● AIM OF THE TASK
Find the lines of data that contain the string "green", then list them.

Segment Start: GIVEN RECORDS

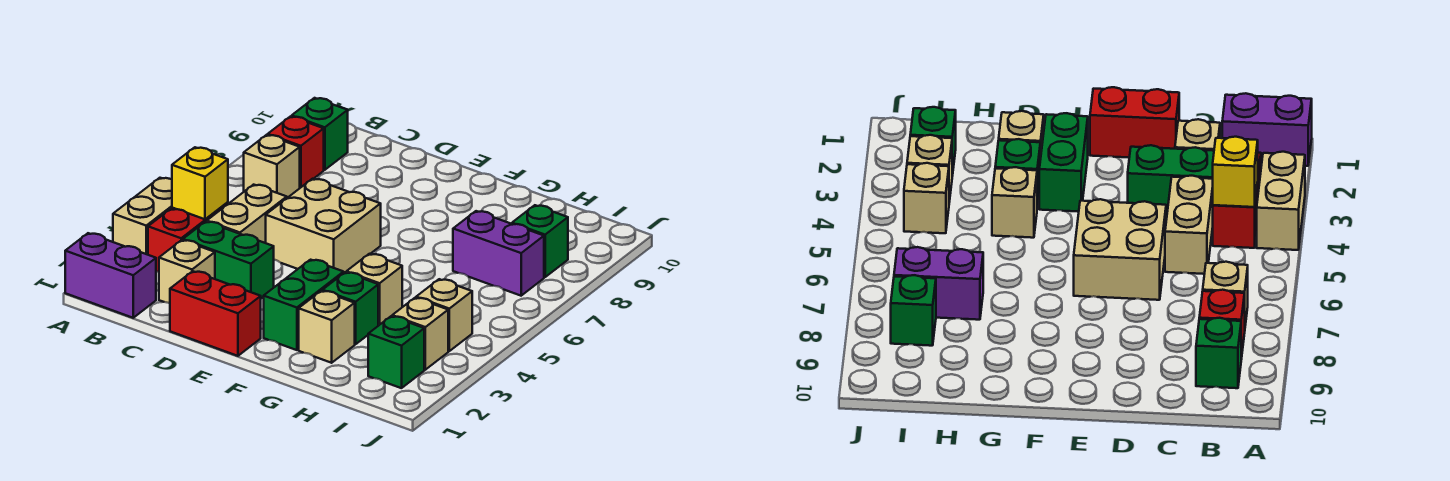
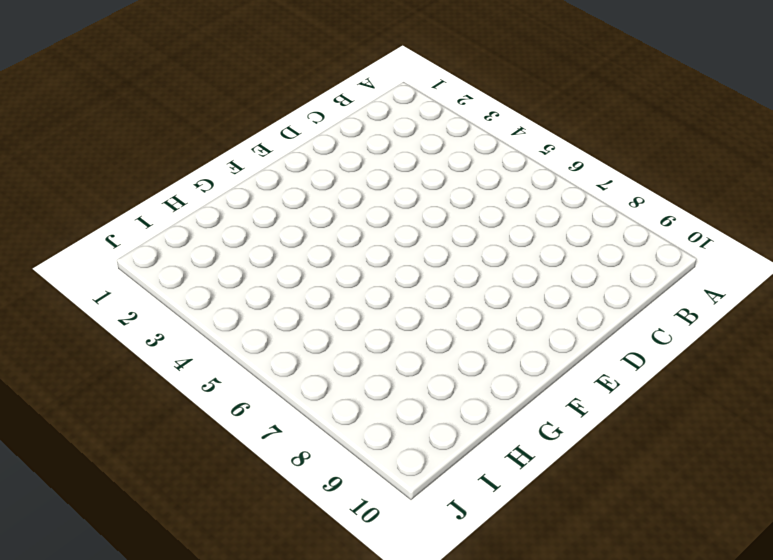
none -> purple brick A1:B1 level 1
none -> tan brick A3:A4 level 1
none -> red brick B3:B4 level 1

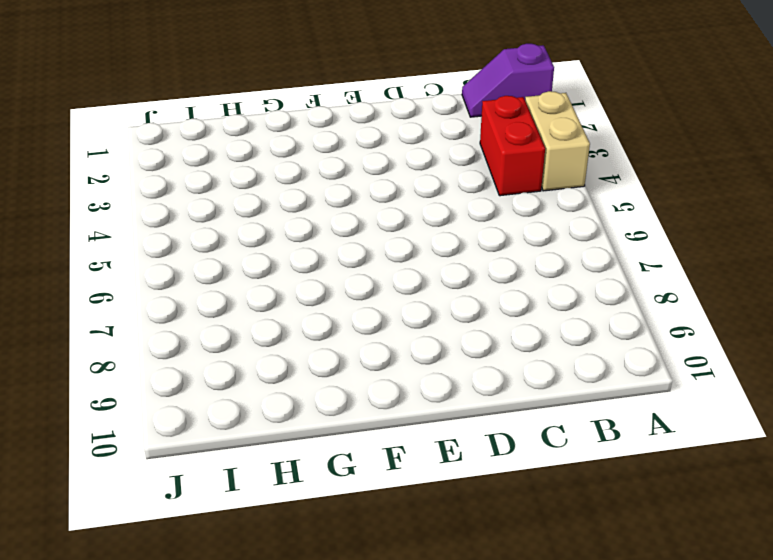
purple slope A1:B1 level 1 top A -> purple brick A1:B1 level 1
none -> tan brick B7 level 1
none -> red brick B8 level 1
none -> green brick B9 level 1

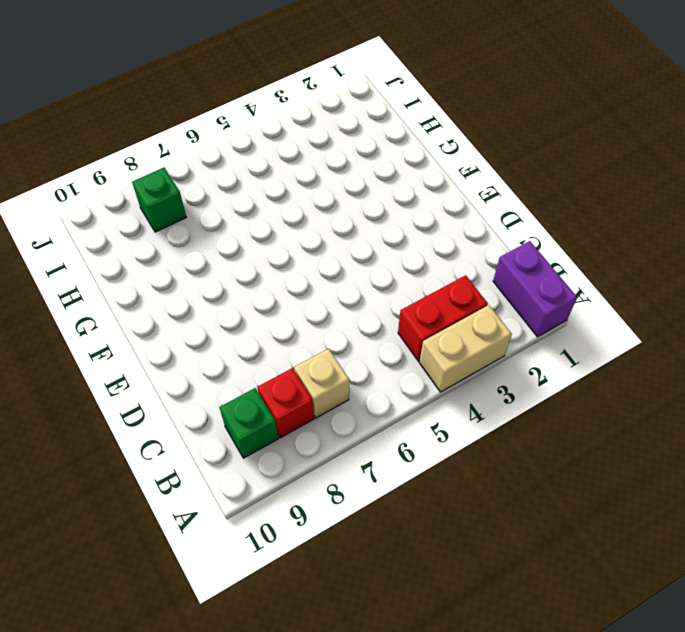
none -> tan brick C2 level 1
none -> green brick C3:D3 level 1
none -> tan brick C4:C5 level 1

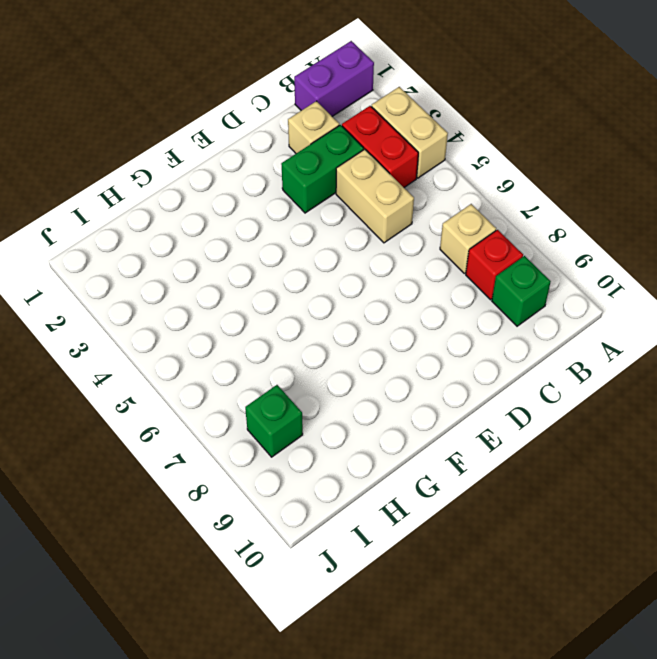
none -> red brick D1:E1 level 1
none -> tan brick D5:E6 level 1
none -> green brick F2:F3 level 1

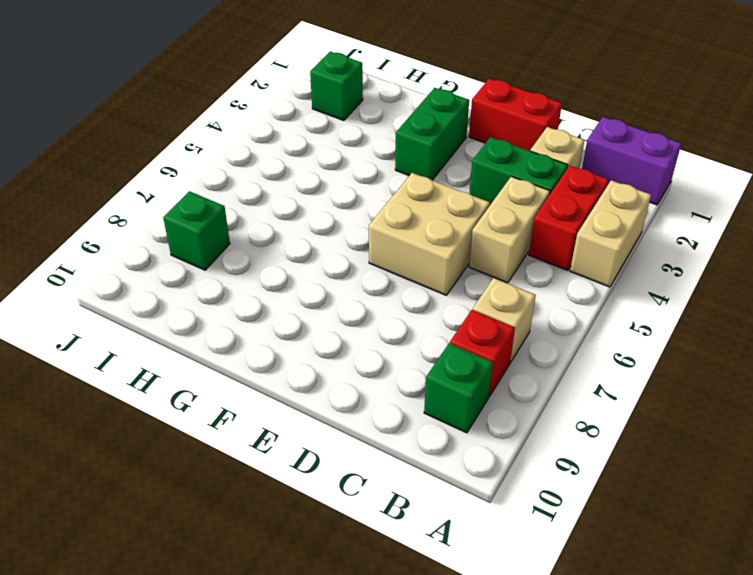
none -> tan brick G2 level 1
none -> green brick G3 level 1
none -> tan brick G4 level 1

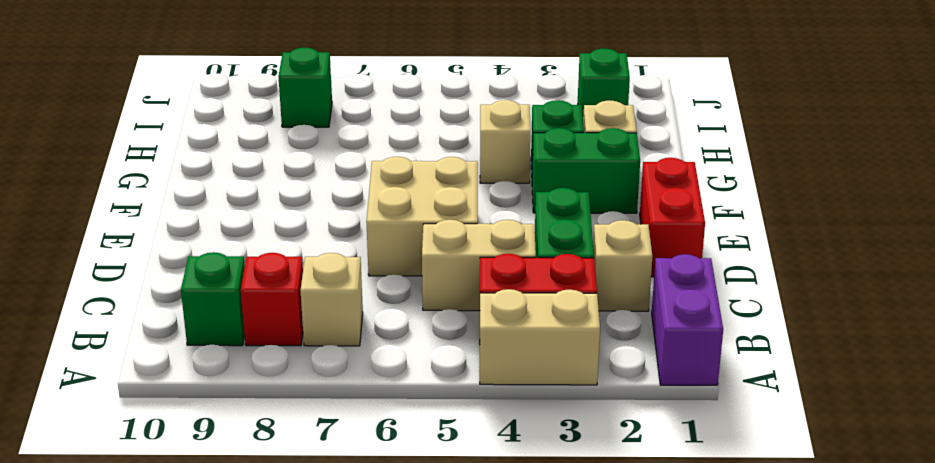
none -> purple brick H7:I7 level 1
none -> tan brick I3 level 1
none -> tan brick I4 level 1

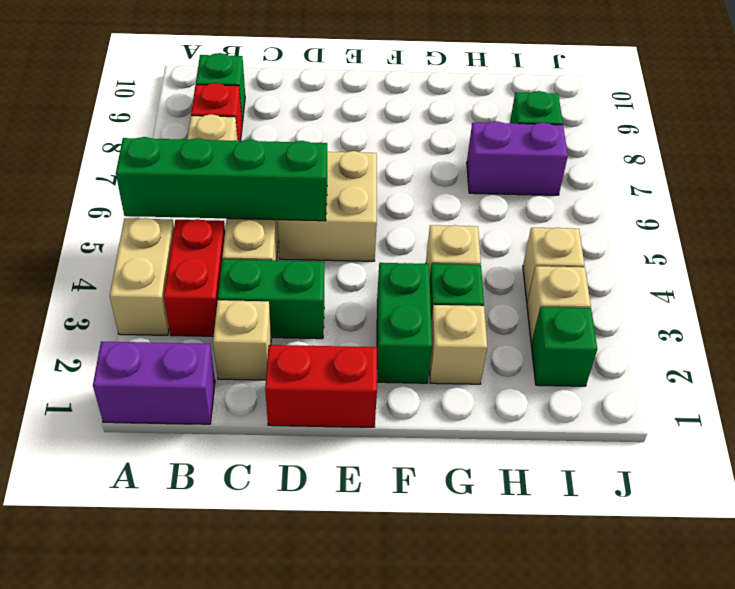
green brick A5:D5 level 2 -> none
none -> yellow brick B4 level 2

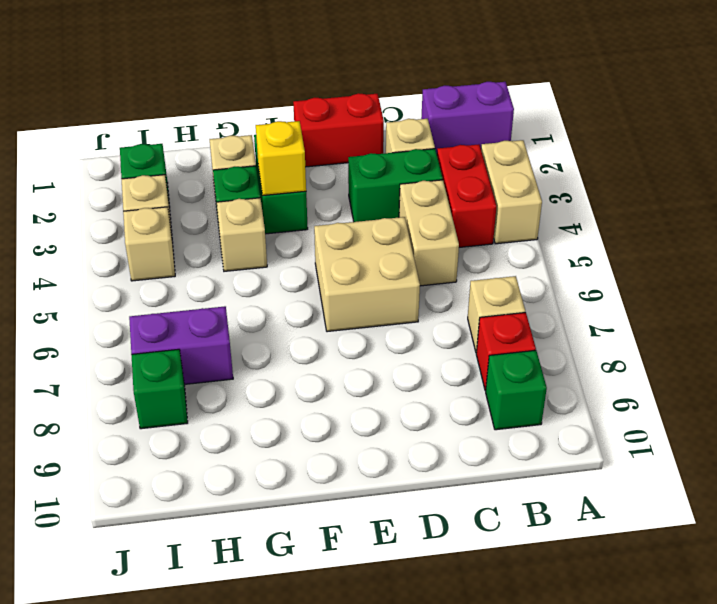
yellow brick F3 level 2 -> yellow brick B4 level 2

Segment End: GIVEN RECORDS

● ANSWER TO THIS PROBLEM
none -> green brick B9 level 1
none -> green brick C3:D3 level 1
none -> green brick F2:F3 level 1
none -> green brick G3 level 1
green brick A5:D5 level 2 -> none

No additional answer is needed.